## Exercise goal
Look for "second_place: [228, 247, 292, 347]" in the listing below, then copy exactly the line it appears in and all lines after it to the end, and nothing more.

## Dataset extract
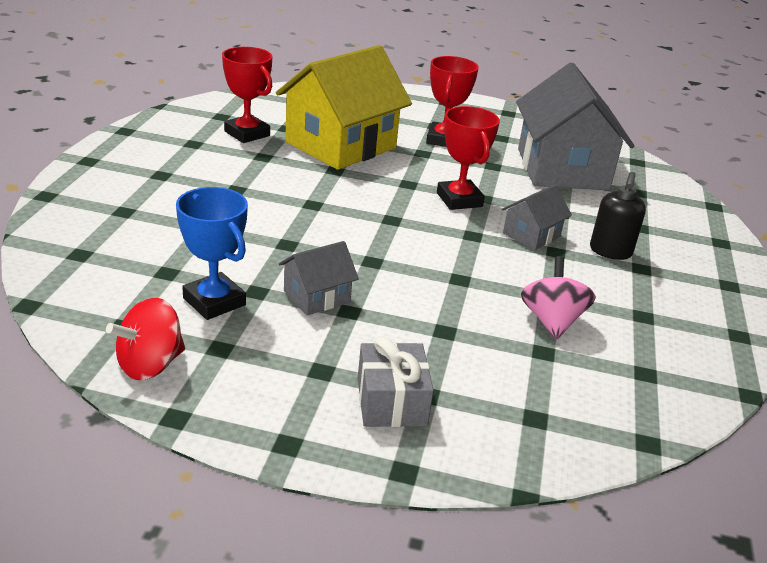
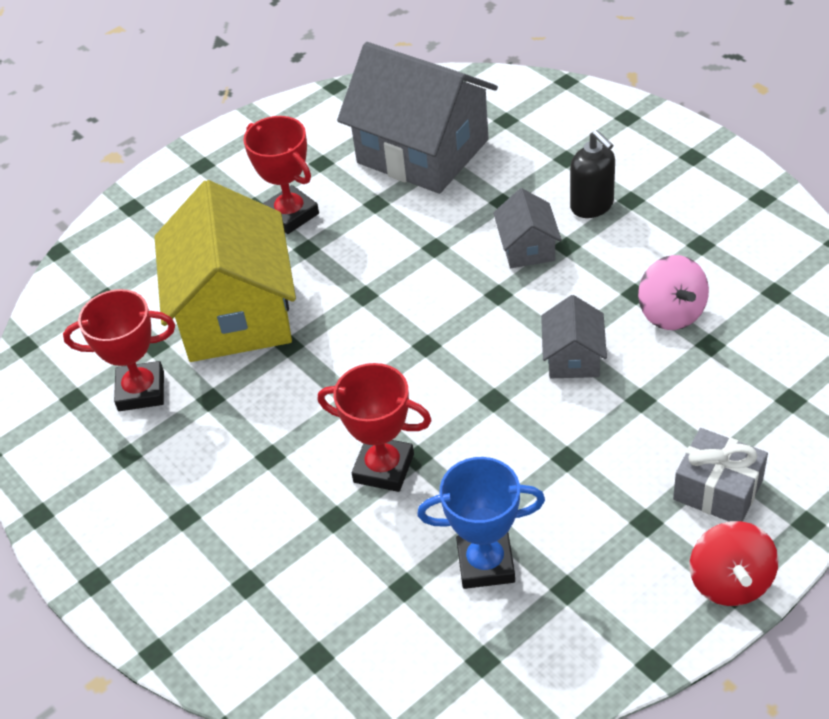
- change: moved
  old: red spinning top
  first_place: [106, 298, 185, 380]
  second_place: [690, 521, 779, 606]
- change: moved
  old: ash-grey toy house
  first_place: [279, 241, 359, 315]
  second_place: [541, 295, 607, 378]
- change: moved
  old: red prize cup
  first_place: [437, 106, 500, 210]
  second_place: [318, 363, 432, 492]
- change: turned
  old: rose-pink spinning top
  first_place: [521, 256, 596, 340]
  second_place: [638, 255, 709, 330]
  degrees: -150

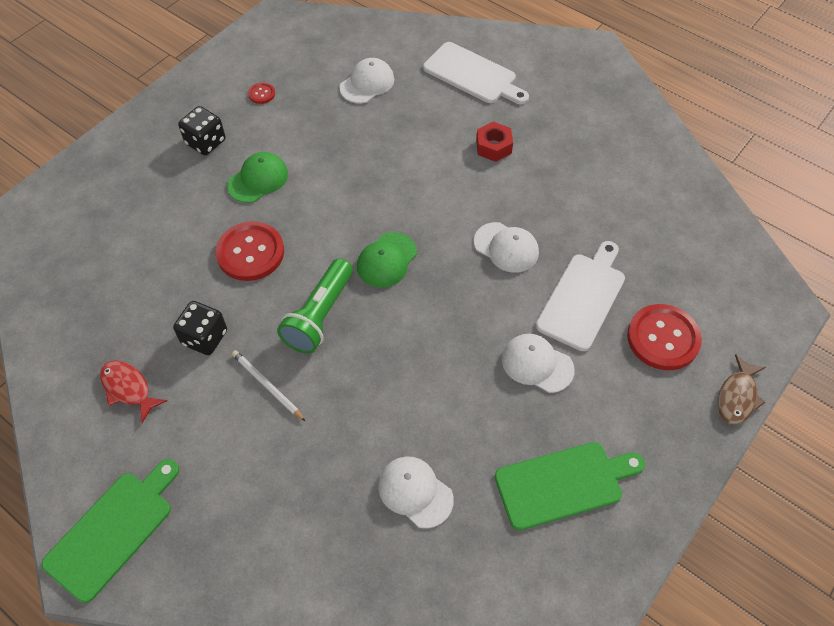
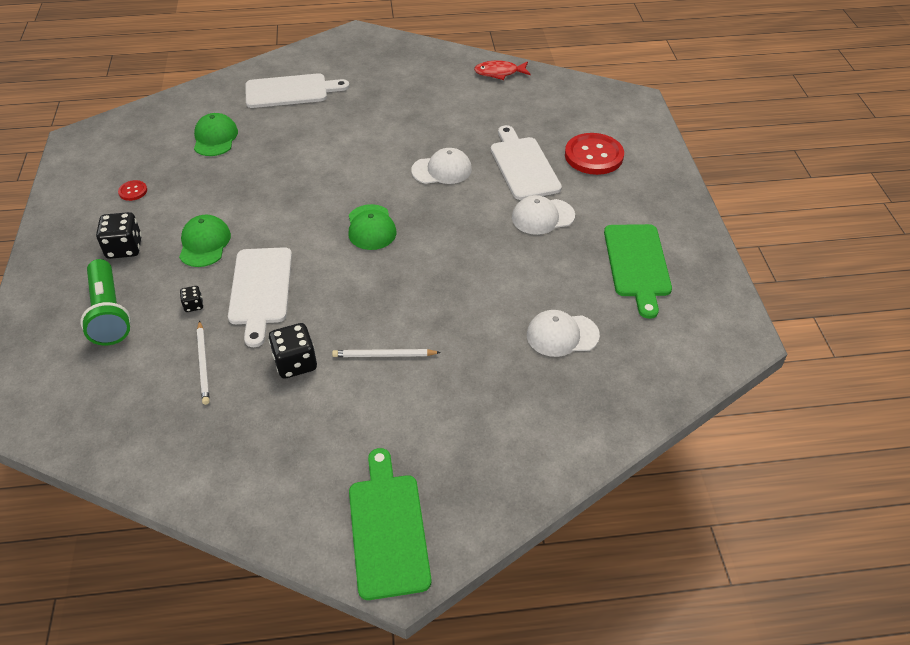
- change: removed
  old: red hexagon nut
  first_place: [476, 122, 513, 162]
- change: removed
  old: brown fish figure
  first_place: [718, 354, 766, 425]
- change: added
  new: ebony game die
  second_place: [180, 286, 203, 312]
- change: added
  new: pure white pencil
  second_place: [197, 320, 210, 405]
- change: moved
  old: red fish figure
  first_place: [100, 361, 167, 423]
  second_place: [474, 60, 531, 80]
- change: moved
  old: green pocket torch
  first_place: [277, 258, 353, 354]
  second_place: [80, 259, 131, 346]
- change: replaced
  old: red sewing button
  new: pure white chopping board
  first_place: [216, 221, 284, 281]
  second_place: [228, 247, 292, 347]
- change: recoloured
  old: pure white cap
  new: green cap
  first_place: [339, 58, 394, 104]
  second_place: [194, 113, 238, 156]
- change: turned
  old: green chopping board
  first_place: [495, 442, 645, 531]
  second_place: [604, 224, 672, 319]
  degrees: 150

## Exercise response
  second_place: [228, 247, 292, 347]
- change: recoloured
  old: pure white cap
  new: green cap
  first_place: [339, 58, 394, 104]
  second_place: [194, 113, 238, 156]
- change: turned
  old: green chopping board
  first_place: [495, 442, 645, 531]
  second_place: [604, 224, 672, 319]
  degrees: 150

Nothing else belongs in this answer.